For each record below, retype the text exactly and omit any image.

**RECORDS FOR THE EXERCISE**
----------

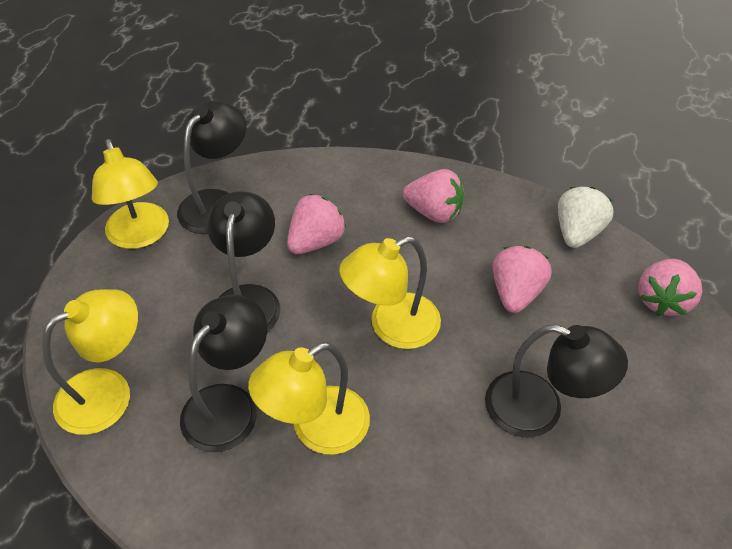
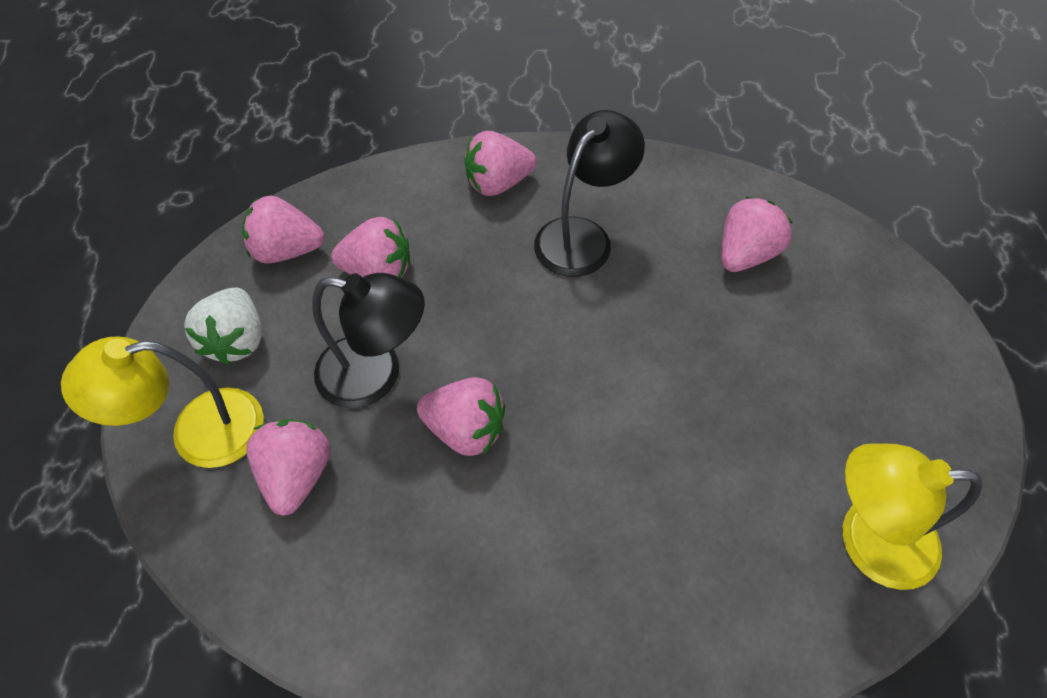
black lamp: 4 -> 2
pink strawberry: 4 -> 6
yellow lamp: 4 -> 2

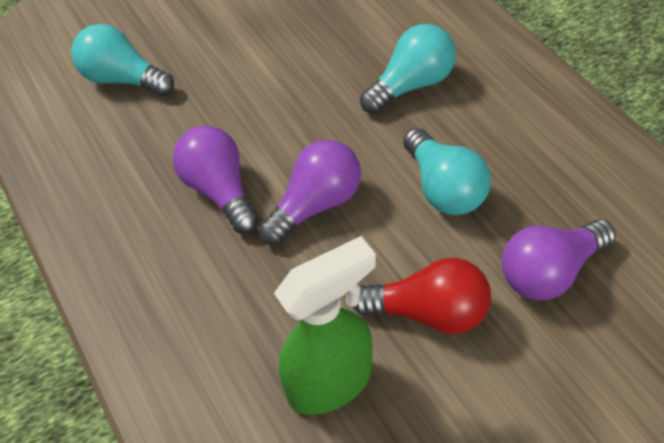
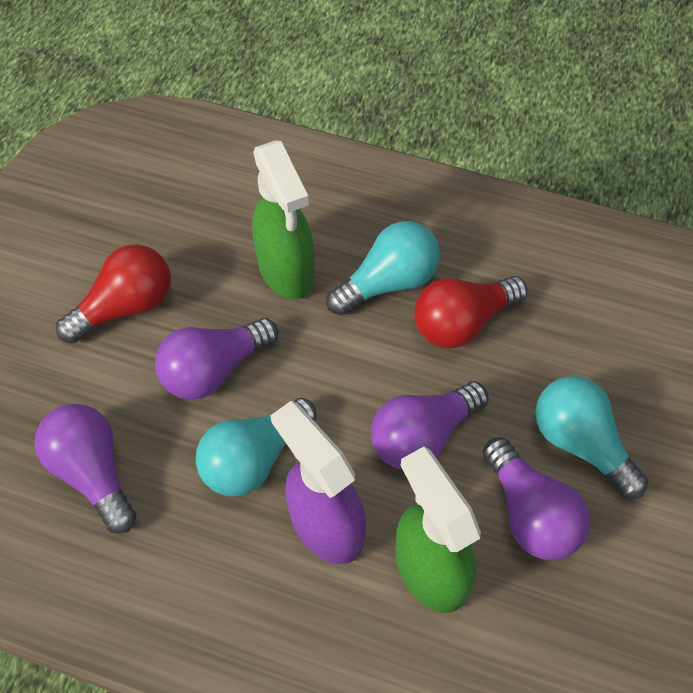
green spray bottle: 1 -> 2
purple light bulb: 3 -> 4
purple spray bottle: 0 -> 1
red light bulb: 1 -> 2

----------

**EXERCISE ANSWER**
black lamp: 4 -> 2
pink strawberry: 4 -> 6
yellow lamp: 4 -> 2

green spray bottle: 1 -> 2
purple light bulb: 3 -> 4
purple spray bottle: 0 -> 1
red light bulb: 1 -> 2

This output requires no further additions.